__Problem__. Gather every line from the entries below that includes "rosa".

__Data for this task__.
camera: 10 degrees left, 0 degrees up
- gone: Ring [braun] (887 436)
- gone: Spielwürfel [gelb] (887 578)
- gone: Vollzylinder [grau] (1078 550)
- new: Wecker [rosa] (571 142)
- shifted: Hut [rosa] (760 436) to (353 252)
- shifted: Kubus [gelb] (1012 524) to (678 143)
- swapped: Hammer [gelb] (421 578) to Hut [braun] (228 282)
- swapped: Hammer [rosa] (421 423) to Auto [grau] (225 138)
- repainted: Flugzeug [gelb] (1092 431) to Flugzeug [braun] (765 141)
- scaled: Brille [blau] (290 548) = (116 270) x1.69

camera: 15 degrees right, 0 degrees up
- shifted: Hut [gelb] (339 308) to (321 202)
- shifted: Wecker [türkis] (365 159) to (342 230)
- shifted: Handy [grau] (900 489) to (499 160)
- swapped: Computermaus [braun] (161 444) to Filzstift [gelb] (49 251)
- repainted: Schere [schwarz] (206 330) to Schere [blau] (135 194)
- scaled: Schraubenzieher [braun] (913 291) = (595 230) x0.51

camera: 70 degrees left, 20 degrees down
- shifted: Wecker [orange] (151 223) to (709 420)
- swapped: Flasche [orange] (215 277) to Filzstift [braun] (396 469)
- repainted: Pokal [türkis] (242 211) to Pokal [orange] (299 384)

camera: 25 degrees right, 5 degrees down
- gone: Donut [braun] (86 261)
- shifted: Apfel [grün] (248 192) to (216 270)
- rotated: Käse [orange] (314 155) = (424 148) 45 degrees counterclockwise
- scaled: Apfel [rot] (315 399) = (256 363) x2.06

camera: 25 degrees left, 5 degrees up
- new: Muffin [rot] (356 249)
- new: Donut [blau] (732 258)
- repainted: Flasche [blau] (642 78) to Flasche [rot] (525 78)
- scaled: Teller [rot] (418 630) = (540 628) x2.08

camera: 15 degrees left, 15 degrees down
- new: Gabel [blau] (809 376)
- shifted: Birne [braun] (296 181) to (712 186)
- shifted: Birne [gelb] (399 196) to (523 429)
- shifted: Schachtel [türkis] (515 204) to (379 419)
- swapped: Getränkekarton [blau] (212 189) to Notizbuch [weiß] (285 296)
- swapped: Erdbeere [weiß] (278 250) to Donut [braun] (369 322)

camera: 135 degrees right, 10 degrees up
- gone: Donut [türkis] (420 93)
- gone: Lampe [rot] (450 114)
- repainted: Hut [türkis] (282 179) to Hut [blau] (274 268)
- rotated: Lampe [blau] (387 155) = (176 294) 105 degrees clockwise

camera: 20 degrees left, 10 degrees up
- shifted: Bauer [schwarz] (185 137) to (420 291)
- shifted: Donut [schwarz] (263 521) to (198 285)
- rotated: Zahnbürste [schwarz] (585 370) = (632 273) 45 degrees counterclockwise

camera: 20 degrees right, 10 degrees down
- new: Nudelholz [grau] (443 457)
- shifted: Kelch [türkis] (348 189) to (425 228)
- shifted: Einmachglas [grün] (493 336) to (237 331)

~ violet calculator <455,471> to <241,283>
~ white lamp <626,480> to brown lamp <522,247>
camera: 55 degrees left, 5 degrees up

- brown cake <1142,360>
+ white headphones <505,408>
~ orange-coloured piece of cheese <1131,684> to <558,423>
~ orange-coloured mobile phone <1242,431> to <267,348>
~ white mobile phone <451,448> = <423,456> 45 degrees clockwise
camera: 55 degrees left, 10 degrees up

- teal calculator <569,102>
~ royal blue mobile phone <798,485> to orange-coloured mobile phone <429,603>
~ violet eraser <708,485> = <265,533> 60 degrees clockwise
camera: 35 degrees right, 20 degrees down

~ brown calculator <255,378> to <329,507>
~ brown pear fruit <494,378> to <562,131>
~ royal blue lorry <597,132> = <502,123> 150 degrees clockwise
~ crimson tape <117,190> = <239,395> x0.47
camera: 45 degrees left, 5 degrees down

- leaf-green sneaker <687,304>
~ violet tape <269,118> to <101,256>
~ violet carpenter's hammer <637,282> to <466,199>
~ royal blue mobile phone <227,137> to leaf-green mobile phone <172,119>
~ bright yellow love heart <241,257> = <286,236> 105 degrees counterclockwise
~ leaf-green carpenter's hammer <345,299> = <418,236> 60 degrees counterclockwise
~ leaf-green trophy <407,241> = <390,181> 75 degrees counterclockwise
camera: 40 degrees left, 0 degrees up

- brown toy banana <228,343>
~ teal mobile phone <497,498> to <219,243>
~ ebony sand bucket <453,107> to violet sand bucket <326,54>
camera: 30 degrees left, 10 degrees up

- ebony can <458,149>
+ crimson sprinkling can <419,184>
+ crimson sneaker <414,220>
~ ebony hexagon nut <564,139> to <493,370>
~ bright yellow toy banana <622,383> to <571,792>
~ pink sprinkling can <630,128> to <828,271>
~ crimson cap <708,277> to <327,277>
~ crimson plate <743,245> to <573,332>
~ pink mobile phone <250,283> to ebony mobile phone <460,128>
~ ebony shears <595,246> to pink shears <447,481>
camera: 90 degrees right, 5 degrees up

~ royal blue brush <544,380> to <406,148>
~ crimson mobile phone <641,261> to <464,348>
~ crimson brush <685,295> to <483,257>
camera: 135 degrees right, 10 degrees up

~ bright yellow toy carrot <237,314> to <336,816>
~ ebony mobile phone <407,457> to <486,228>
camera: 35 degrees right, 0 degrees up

__Solution for this exercise__.
- new: Wecker [rosa] (571 142)
- shifted: Hut [rosa] (760 436) to (353 252)
- swapped: Hammer [rosa] (421 423) to Auto [grau] (225 138)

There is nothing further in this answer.